= Task instructions =
Only the text of the records belongs in the answer; the pictures must be dropped.

Structured diff data:

== Segment start ==

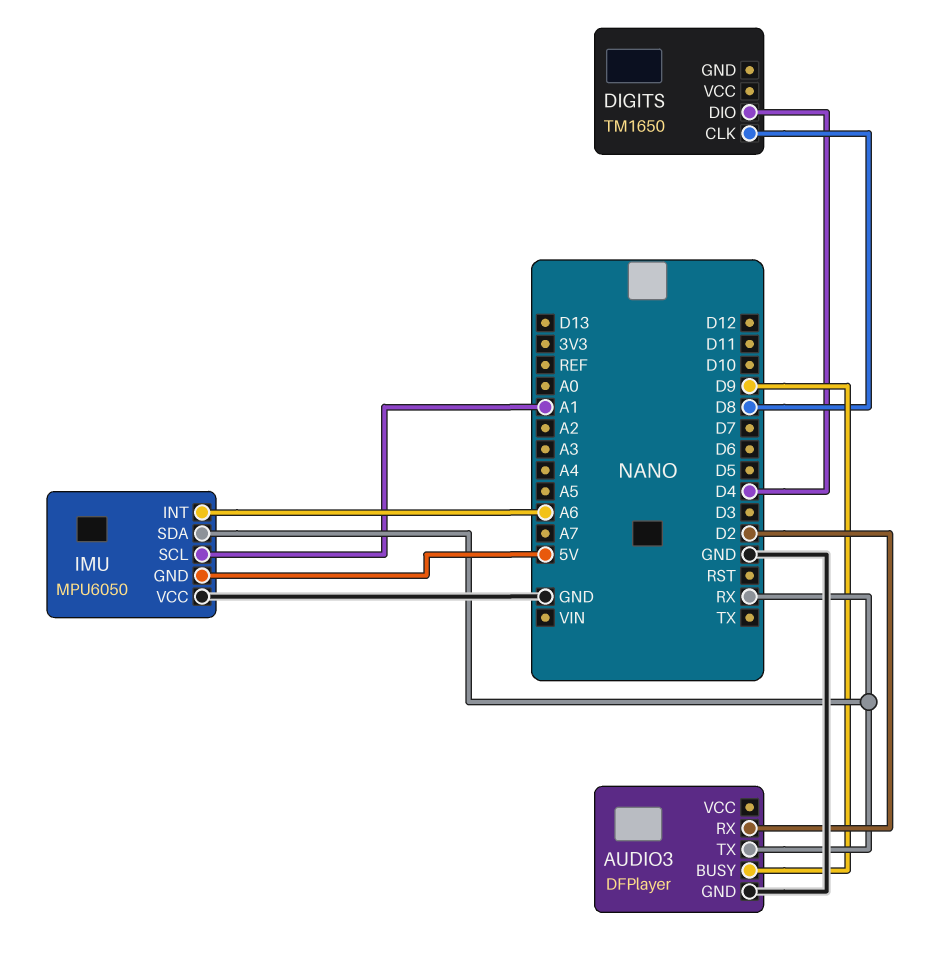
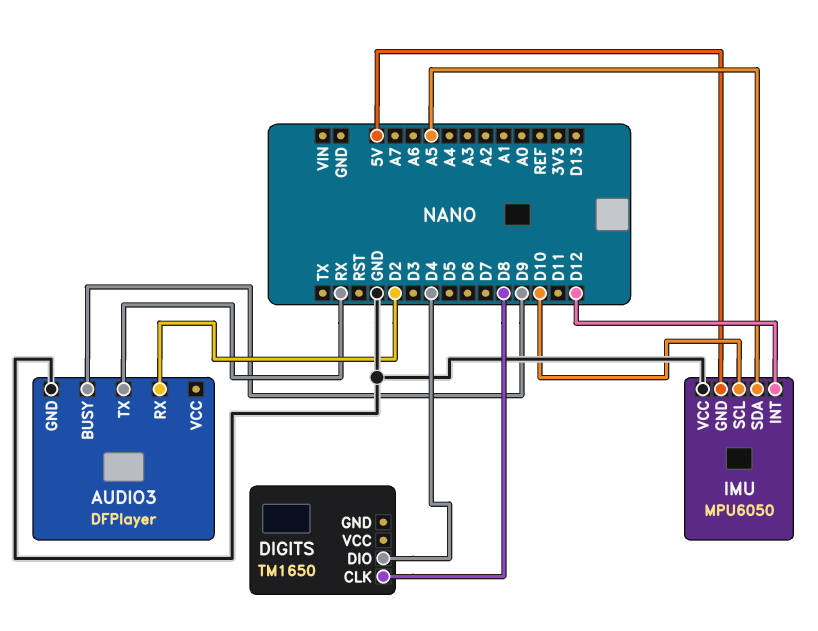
IMU pin INT: A6 -> D12
IMU pin SCL: A1 -> D10
IMU pin SDA: RX -> A5

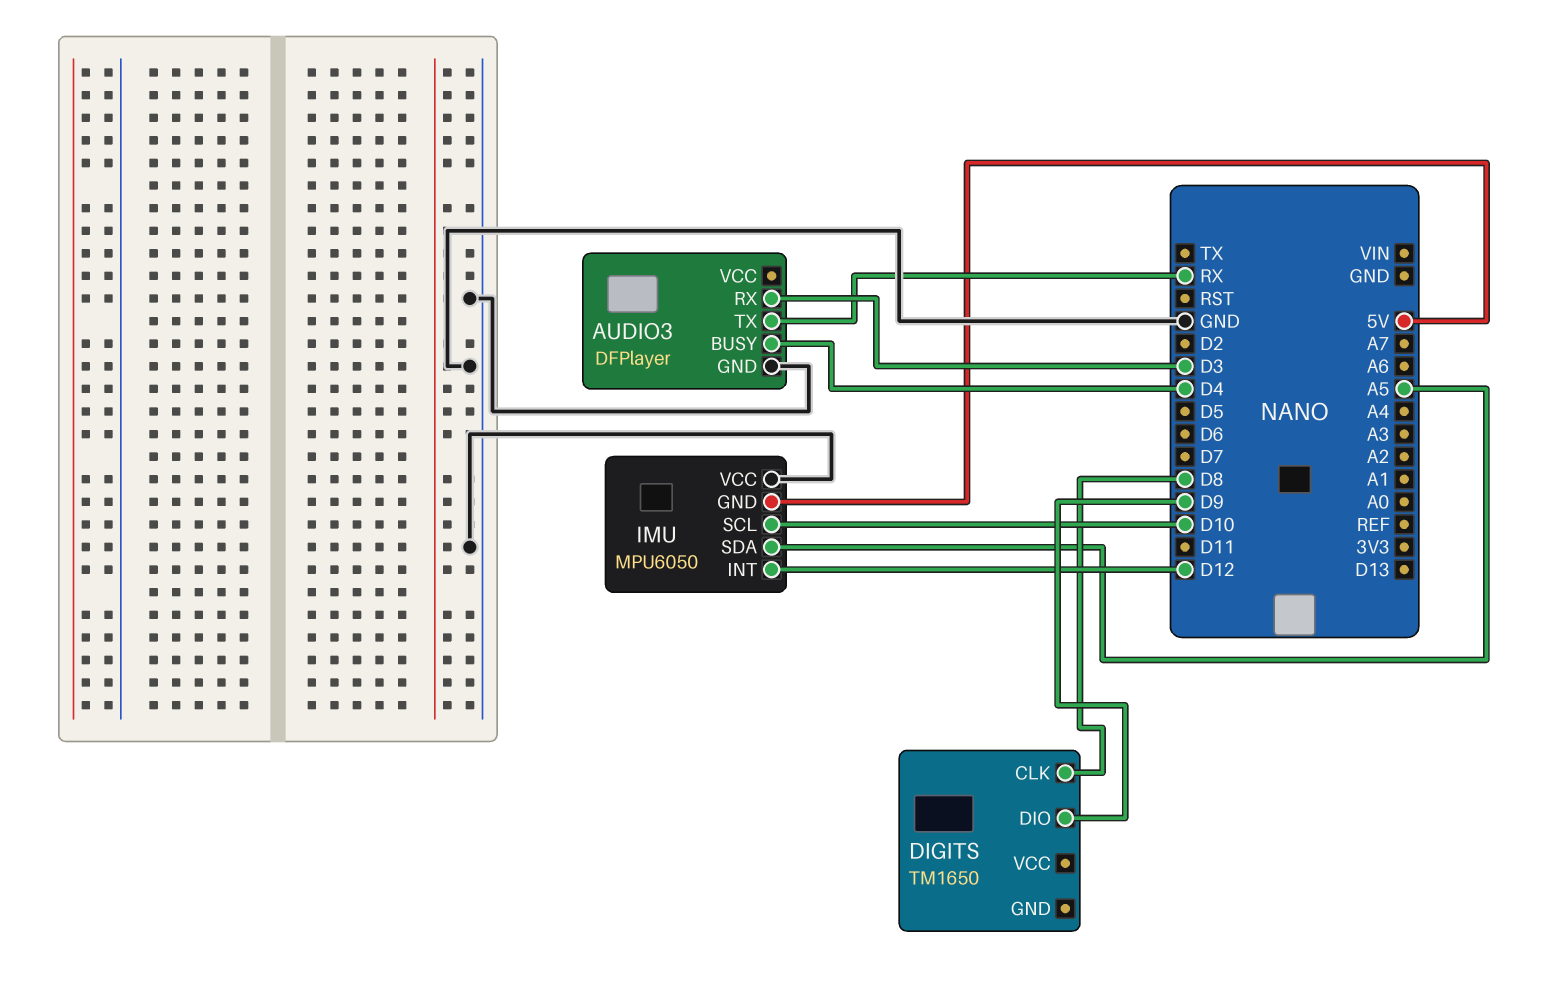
AUDIO3 pin BUSY: D9 -> D4
AUDIO3 pin RX: D2 -> D3
DIGITS pin DIO: D4 -> D9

== Segment end ==

= Reply =
IMU pin INT: A6 -> D12
IMU pin SCL: A1 -> D10
IMU pin SDA: RX -> A5

AUDIO3 pin BUSY: D9 -> D4
AUDIO3 pin RX: D2 -> D3
DIGITS pin DIO: D4 -> D9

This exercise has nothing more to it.